> **Material provided**
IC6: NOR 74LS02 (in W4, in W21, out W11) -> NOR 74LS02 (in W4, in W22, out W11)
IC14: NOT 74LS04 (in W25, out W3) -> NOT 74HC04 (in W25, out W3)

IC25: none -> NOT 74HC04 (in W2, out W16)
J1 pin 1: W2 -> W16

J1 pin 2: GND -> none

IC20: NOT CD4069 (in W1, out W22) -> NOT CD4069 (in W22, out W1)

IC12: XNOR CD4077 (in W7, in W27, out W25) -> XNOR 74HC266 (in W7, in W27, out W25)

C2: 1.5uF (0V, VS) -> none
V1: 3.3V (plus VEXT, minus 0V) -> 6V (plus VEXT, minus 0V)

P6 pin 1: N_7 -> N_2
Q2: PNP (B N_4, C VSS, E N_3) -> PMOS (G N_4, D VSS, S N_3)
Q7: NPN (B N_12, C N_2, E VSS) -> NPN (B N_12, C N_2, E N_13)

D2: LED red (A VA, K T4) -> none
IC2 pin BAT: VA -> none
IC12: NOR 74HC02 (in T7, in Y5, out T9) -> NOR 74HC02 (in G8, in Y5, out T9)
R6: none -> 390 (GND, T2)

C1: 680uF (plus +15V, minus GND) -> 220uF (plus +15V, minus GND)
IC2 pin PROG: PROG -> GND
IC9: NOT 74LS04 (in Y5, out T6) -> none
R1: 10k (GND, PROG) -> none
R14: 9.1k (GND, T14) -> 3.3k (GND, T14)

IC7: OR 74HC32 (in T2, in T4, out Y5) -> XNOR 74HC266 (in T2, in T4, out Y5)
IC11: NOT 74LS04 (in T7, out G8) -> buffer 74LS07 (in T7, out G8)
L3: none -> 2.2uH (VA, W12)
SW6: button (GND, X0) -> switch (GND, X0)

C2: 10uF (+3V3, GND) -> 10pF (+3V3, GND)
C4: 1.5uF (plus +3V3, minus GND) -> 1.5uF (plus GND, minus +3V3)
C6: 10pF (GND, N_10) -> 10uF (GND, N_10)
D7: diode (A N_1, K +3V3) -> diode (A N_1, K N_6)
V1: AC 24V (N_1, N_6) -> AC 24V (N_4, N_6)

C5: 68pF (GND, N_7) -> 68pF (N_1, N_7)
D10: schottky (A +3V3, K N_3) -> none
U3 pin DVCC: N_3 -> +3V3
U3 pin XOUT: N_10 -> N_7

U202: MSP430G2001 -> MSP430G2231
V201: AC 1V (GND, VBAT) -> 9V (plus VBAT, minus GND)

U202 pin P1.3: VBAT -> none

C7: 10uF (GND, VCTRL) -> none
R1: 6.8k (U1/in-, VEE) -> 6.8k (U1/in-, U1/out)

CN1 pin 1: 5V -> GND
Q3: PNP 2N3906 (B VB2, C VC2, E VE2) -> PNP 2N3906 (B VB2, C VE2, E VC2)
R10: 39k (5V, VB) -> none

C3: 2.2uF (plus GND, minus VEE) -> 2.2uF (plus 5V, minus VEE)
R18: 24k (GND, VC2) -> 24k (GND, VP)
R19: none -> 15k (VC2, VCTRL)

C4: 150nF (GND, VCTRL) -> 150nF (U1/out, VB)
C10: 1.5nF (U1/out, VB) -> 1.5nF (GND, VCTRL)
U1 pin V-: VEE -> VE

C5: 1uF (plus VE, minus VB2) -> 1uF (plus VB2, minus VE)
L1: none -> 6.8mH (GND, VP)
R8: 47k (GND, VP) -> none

> **What you need to do**
Copy each line, exactly, that falls between the line containing "R14: 9.1k (GND, T14) -> 3.3k (GND, T14)" and the end of the entries, both included.

> **Your solution**
R14: 9.1k (GND, T14) -> 3.3k (GND, T14)

IC7: OR 74HC32 (in T2, in T4, out Y5) -> XNOR 74HC266 (in T2, in T4, out Y5)
IC11: NOT 74LS04 (in T7, out G8) -> buffer 74LS07 (in T7, out G8)
L3: none -> 2.2uH (VA, W12)
SW6: button (GND, X0) -> switch (GND, X0)

C2: 10uF (+3V3, GND) -> 10pF (+3V3, GND)
C4: 1.5uF (plus +3V3, minus GND) -> 1.5uF (plus GND, minus +3V3)
C6: 10pF (GND, N_10) -> 10uF (GND, N_10)
D7: diode (A N_1, K +3V3) -> diode (A N_1, K N_6)
V1: AC 24V (N_1, N_6) -> AC 24V (N_4, N_6)

C5: 68pF (GND, N_7) -> 68pF (N_1, N_7)
D10: schottky (A +3V3, K N_3) -> none
U3 pin DVCC: N_3 -> +3V3
U3 pin XOUT: N_10 -> N_7

U202: MSP430G2001 -> MSP430G2231
V201: AC 1V (GND, VBAT) -> 9V (plus VBAT, minus GND)

U202 pin P1.3: VBAT -> none

C7: 10uF (GND, VCTRL) -> none
R1: 6.8k (U1/in-, VEE) -> 6.8k (U1/in-, U1/out)

CN1 pin 1: 5V -> GND
Q3: PNP 2N3906 (B VB2, C VC2, E VE2) -> PNP 2N3906 (B VB2, C VE2, E VC2)
R10: 39k (5V, VB) -> none

C3: 2.2uF (plus GND, minus VEE) -> 2.2uF (plus 5V, minus VEE)
R18: 24k (GND, VC2) -> 24k (GND, VP)
R19: none -> 15k (VC2, VCTRL)

C4: 150nF (GND, VCTRL) -> 150nF (U1/out, VB)
C10: 1.5nF (U1/out, VB) -> 1.5nF (GND, VCTRL)
U1 pin V-: VEE -> VE

C5: 1uF (plus VE, minus VB2) -> 1uF (plus VB2, minus VE)
L1: none -> 6.8mH (GND, VP)
R8: 47k (GND, VP) -> none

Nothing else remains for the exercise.